Wherever a picture appears, leave it out; set down everything else in the records exactly.
*** RECORDS SUPPLIED ***
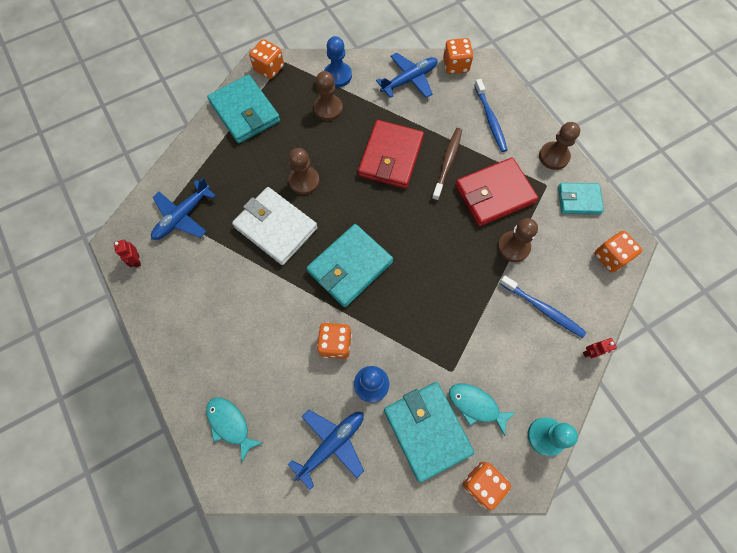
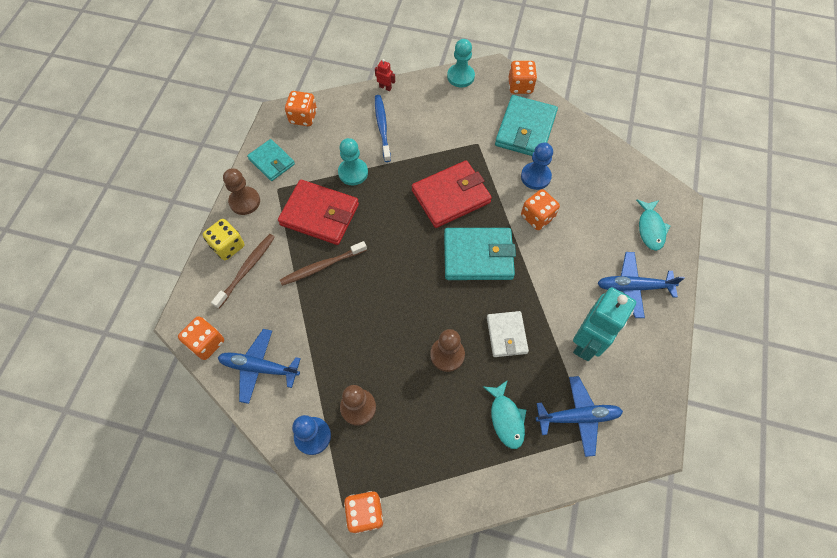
camera: 135 degrees left, 5 degrees down
(137, 260) = (646, 410): red robot -> none
(213, 273) = (587, 342): none -> turquoise robot
(245, 112) = (435, 480): turquoise wallet -> none
(276, 227) = (506, 335): white wallet -> white wallet, size x0.61
(331, 444) = (591, 167): blue plane -> blue plane (634, 287)
(391, 157) = (357, 311): red wallet -> red wallet (451, 196)
(476, 405) = (483, 117): turquoise fish -> turquoise fish (506, 418)
(490, 120) = (247, 269): blue toothbrush -> brown toothbrush
(513, 247) = (353, 172): brown pawn -> turquoise pawn
(521, 121) = (228, 246): none -> yellow dice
*** End of RECORDS SUPPLIED ***
RESPONSE =
camera: 135 degrees left, 5 degrees down
(137, 260) = (646, 410): red robot -> none
(213, 273) = (587, 342): none -> turquoise robot
(245, 112) = (435, 480): turquoise wallet -> none
(276, 227) = (506, 335): white wallet -> white wallet, size x0.61
(331, 444) = (591, 167): blue plane -> blue plane (634, 287)
(391, 157) = (357, 311): red wallet -> red wallet (451, 196)
(476, 405) = (483, 117): turquoise fish -> turquoise fish (506, 418)
(490, 120) = (247, 269): blue toothbrush -> brown toothbrush
(513, 247) = (353, 172): brown pawn -> turquoise pawn
(521, 121) = (228, 246): none -> yellow dice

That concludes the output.